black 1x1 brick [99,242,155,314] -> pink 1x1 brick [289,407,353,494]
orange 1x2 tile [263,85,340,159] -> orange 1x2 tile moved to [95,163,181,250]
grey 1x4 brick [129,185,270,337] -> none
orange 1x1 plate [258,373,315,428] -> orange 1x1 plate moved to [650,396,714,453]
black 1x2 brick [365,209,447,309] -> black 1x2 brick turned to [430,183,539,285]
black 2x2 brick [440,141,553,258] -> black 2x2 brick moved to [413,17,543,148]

==

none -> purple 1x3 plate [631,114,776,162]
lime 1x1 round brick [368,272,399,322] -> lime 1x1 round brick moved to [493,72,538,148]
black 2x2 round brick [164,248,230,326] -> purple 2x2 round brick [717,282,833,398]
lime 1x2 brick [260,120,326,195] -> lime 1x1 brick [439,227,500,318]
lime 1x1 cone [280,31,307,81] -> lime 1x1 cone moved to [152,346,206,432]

---

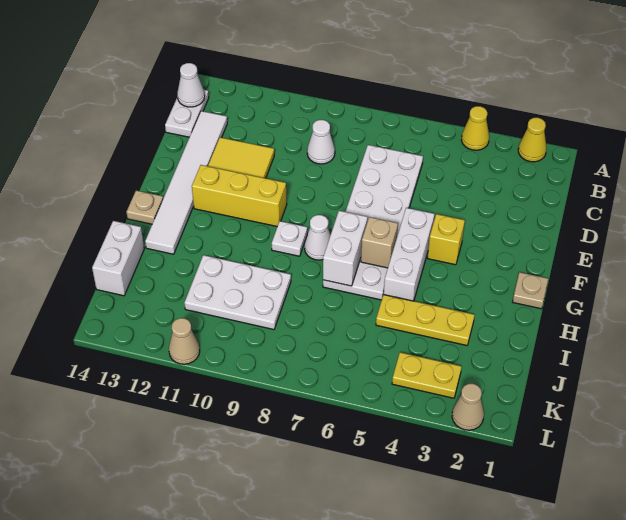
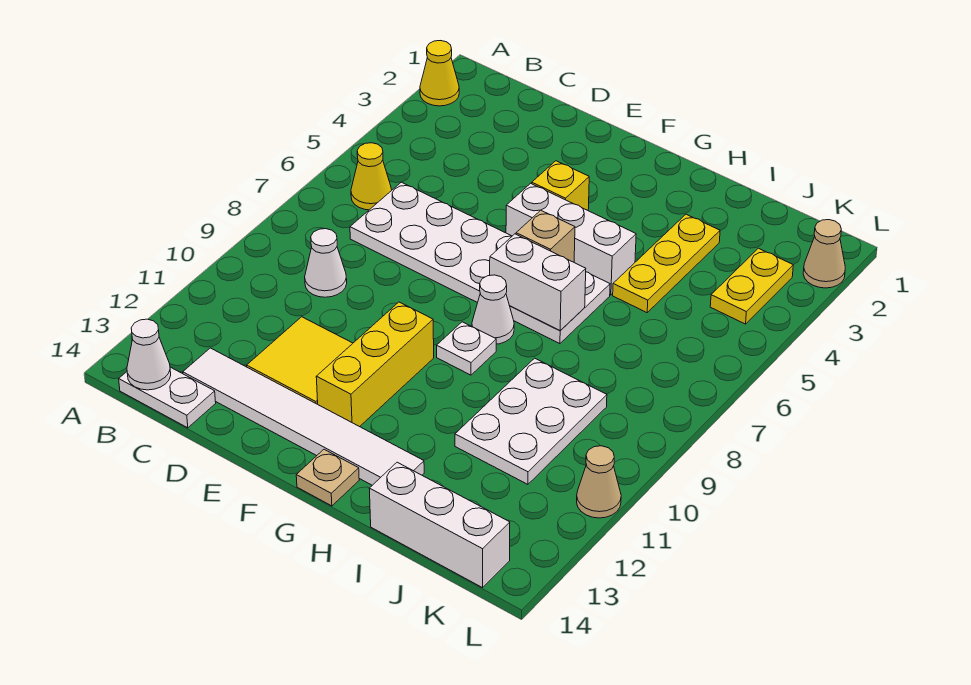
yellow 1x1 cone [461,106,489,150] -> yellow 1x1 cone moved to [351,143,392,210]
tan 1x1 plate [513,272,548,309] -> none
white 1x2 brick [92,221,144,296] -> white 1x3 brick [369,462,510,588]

> To do
The line above containing "tan 1x1 plate [513,272,548,309] -> none", the line containing "white 1x2 brick", and every line between them are to be transcribed exactly; no other line is wanted.

> Task solution
tan 1x1 plate [513,272,548,309] -> none
white 1x2 brick [92,221,144,296] -> white 1x3 brick [369,462,510,588]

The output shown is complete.